Object tally data:
»»

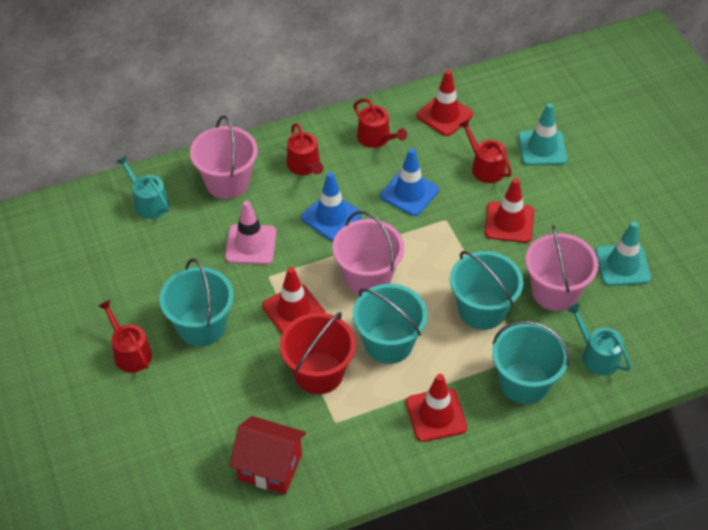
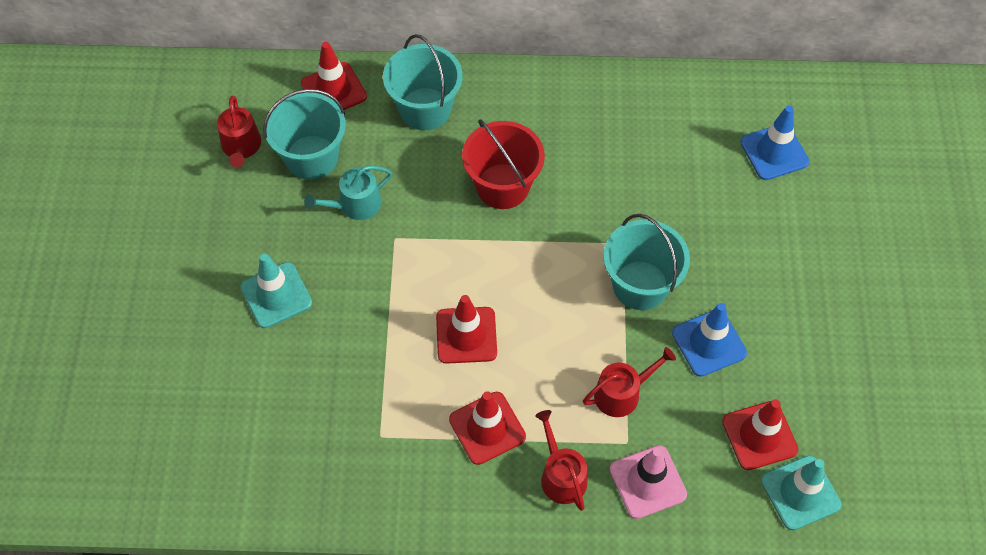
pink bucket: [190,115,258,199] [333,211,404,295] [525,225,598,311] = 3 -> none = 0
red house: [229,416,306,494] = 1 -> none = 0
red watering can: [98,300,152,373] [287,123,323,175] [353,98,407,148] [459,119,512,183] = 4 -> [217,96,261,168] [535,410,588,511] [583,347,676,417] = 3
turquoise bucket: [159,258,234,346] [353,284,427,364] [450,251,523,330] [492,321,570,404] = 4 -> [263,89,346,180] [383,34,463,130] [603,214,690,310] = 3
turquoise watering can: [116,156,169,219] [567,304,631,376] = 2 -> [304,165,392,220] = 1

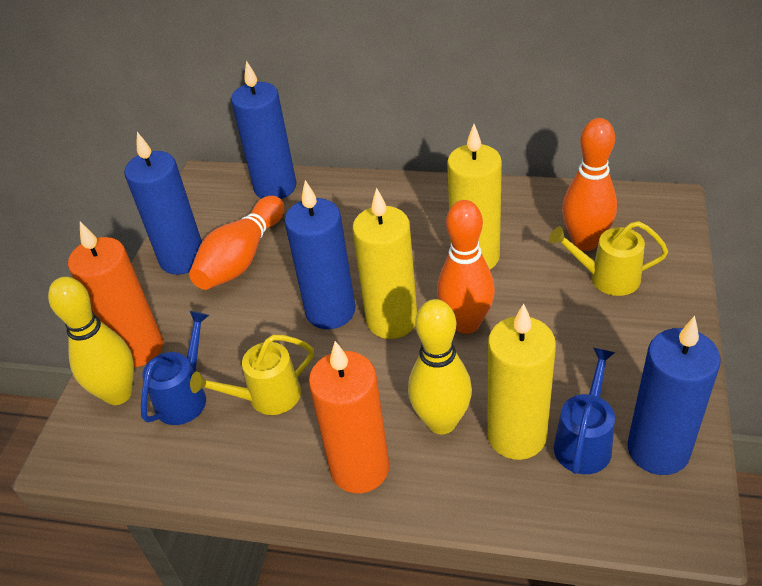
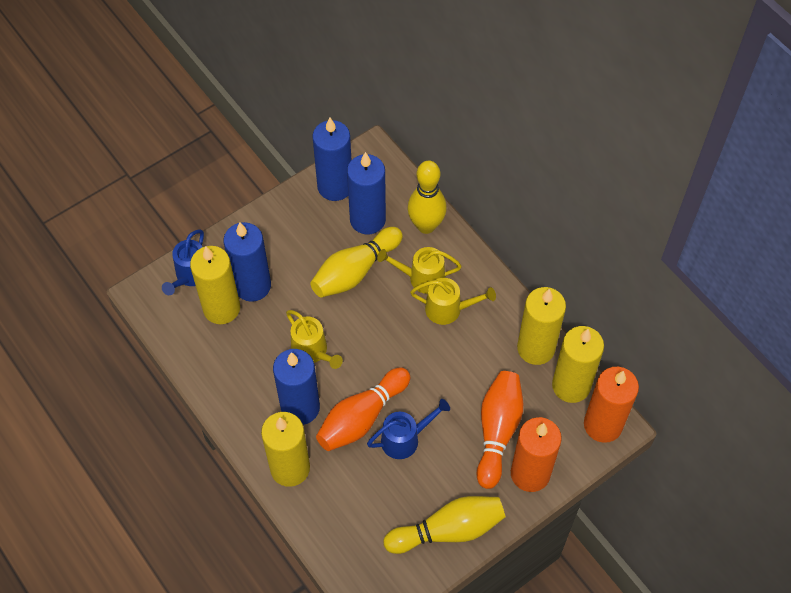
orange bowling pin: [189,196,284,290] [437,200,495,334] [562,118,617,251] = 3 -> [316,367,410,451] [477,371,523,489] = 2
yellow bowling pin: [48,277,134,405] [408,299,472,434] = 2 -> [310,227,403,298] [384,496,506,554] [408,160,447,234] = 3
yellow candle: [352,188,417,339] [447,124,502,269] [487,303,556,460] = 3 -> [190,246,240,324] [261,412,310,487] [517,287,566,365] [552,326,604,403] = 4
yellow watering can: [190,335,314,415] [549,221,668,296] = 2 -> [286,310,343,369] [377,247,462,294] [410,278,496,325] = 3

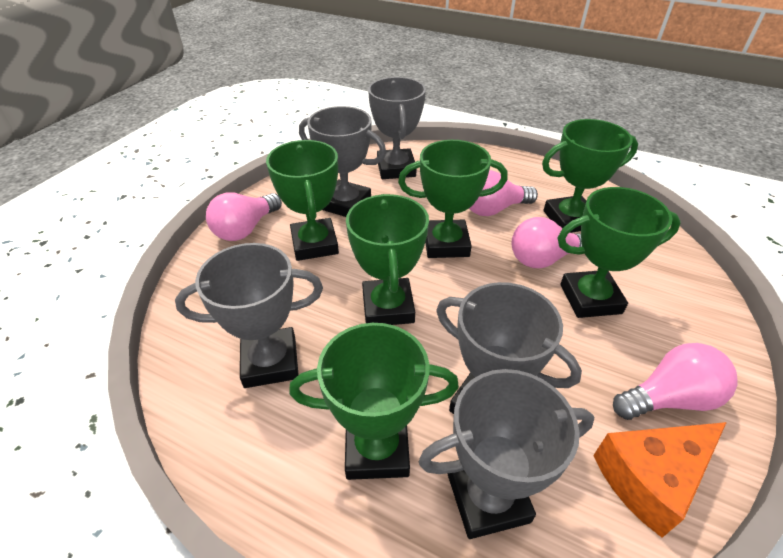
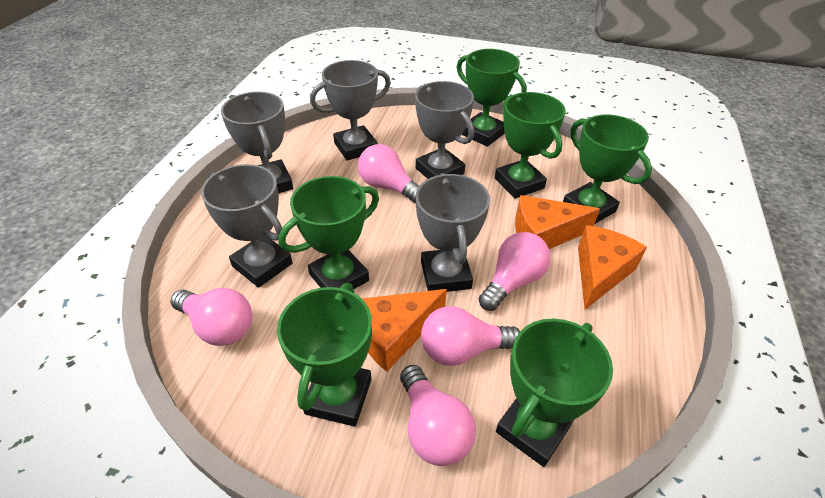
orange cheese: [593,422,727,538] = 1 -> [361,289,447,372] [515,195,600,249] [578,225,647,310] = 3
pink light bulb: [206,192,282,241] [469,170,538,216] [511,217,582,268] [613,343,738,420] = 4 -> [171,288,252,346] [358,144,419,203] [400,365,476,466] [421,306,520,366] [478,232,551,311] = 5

««

◆ **Exercise details**
Your task is a word-for-word transcription of the entries, leaving out all pictures.

◆ **Exercise answer**
pink bucket: [190,115,258,199] [333,211,404,295] [525,225,598,311] = 3 -> none = 0
red house: [229,416,306,494] = 1 -> none = 0
red watering can: [98,300,152,373] [287,123,323,175] [353,98,407,148] [459,119,512,183] = 4 -> [217,96,261,168] [535,410,588,511] [583,347,676,417] = 3
turquoise bucket: [159,258,234,346] [353,284,427,364] [450,251,523,330] [492,321,570,404] = 4 -> [263,89,346,180] [383,34,463,130] [603,214,690,310] = 3
turquoise watering can: [116,156,169,219] [567,304,631,376] = 2 -> [304,165,392,220] = 1

orange bowling pin: [189,196,284,290] [437,200,495,334] [562,118,617,251] = 3 -> [316,367,410,451] [477,371,523,489] = 2
yellow bowling pin: [48,277,134,405] [408,299,472,434] = 2 -> [310,227,403,298] [384,496,506,554] [408,160,447,234] = 3
yellow candle: [352,188,417,339] [447,124,502,269] [487,303,556,460] = 3 -> [190,246,240,324] [261,412,310,487] [517,287,566,365] [552,326,604,403] = 4
yellow watering can: [190,335,314,415] [549,221,668,296] = 2 -> [286,310,343,369] [377,247,462,294] [410,278,496,325] = 3

orange cheese: [593,422,727,538] = 1 -> [361,289,447,372] [515,195,600,249] [578,225,647,310] = 3
pink light bulb: [206,192,282,241] [469,170,538,216] [511,217,582,268] [613,343,738,420] = 4 -> [171,288,252,346] [358,144,419,203] [400,365,476,466] [421,306,520,366] [478,232,551,311] = 5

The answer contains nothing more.